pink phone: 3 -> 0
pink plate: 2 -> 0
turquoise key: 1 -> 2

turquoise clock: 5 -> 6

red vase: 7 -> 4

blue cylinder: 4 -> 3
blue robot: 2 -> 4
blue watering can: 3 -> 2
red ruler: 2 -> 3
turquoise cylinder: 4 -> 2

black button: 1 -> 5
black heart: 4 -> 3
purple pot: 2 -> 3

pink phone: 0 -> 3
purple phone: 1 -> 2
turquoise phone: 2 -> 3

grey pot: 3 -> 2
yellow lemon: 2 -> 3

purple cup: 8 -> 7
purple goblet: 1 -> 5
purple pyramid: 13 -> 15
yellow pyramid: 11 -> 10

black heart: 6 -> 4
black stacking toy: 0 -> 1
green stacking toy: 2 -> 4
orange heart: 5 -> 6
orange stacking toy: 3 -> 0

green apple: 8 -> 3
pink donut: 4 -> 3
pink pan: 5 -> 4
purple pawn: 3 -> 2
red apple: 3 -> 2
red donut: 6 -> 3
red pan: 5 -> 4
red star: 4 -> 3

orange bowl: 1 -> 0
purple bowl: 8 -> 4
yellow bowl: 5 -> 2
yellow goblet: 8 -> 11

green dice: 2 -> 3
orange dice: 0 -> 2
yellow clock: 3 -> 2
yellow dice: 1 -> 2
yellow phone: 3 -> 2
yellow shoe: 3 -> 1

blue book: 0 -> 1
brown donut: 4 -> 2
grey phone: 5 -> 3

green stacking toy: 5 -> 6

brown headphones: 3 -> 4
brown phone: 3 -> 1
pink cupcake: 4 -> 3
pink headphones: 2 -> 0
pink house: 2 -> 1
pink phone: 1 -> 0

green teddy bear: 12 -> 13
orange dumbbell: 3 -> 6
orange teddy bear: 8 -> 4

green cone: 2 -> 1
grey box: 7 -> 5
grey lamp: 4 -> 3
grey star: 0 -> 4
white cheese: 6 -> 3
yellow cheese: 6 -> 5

+-------+

◆ EXERCISE INSTRUCTIONS
The entire set of records should be returned exactly.

◆ SOLUTION TO THIS PROBLEM
pink phone: 3 -> 0
pink plate: 2 -> 0
turquoise key: 1 -> 2

turquoise clock: 5 -> 6

red vase: 7 -> 4

blue cylinder: 4 -> 3
blue robot: 2 -> 4
blue watering can: 3 -> 2
red ruler: 2 -> 3
turquoise cylinder: 4 -> 2

black button: 1 -> 5
black heart: 4 -> 3
purple pot: 2 -> 3

pink phone: 0 -> 3
purple phone: 1 -> 2
turquoise phone: 2 -> 3

grey pot: 3 -> 2
yellow lemon: 2 -> 3

purple cup: 8 -> 7
purple goblet: 1 -> 5
purple pyramid: 13 -> 15
yellow pyramid: 11 -> 10

black heart: 6 -> 4
black stacking toy: 0 -> 1
green stacking toy: 2 -> 4
orange heart: 5 -> 6
orange stacking toy: 3 -> 0

green apple: 8 -> 3
pink donut: 4 -> 3
pink pan: 5 -> 4
purple pawn: 3 -> 2
red apple: 3 -> 2
red donut: 6 -> 3
red pan: 5 -> 4
red star: 4 -> 3

orange bowl: 1 -> 0
purple bowl: 8 -> 4
yellow bowl: 5 -> 2
yellow goblet: 8 -> 11

green dice: 2 -> 3
orange dice: 0 -> 2
yellow clock: 3 -> 2
yellow dice: 1 -> 2
yellow phone: 3 -> 2
yellow shoe: 3 -> 1

blue book: 0 -> 1
brown donut: 4 -> 2
grey phone: 5 -> 3

green stacking toy: 5 -> 6

brown headphones: 3 -> 4
brown phone: 3 -> 1
pink cupcake: 4 -> 3
pink headphones: 2 -> 0
pink house: 2 -> 1
pink phone: 1 -> 0

green teddy bear: 12 -> 13
orange dumbbell: 3 -> 6
orange teddy bear: 8 -> 4

green cone: 2 -> 1
grey box: 7 -> 5
grey lamp: 4 -> 3
grey star: 0 -> 4
white cheese: 6 -> 3
yellow cheese: 6 -> 5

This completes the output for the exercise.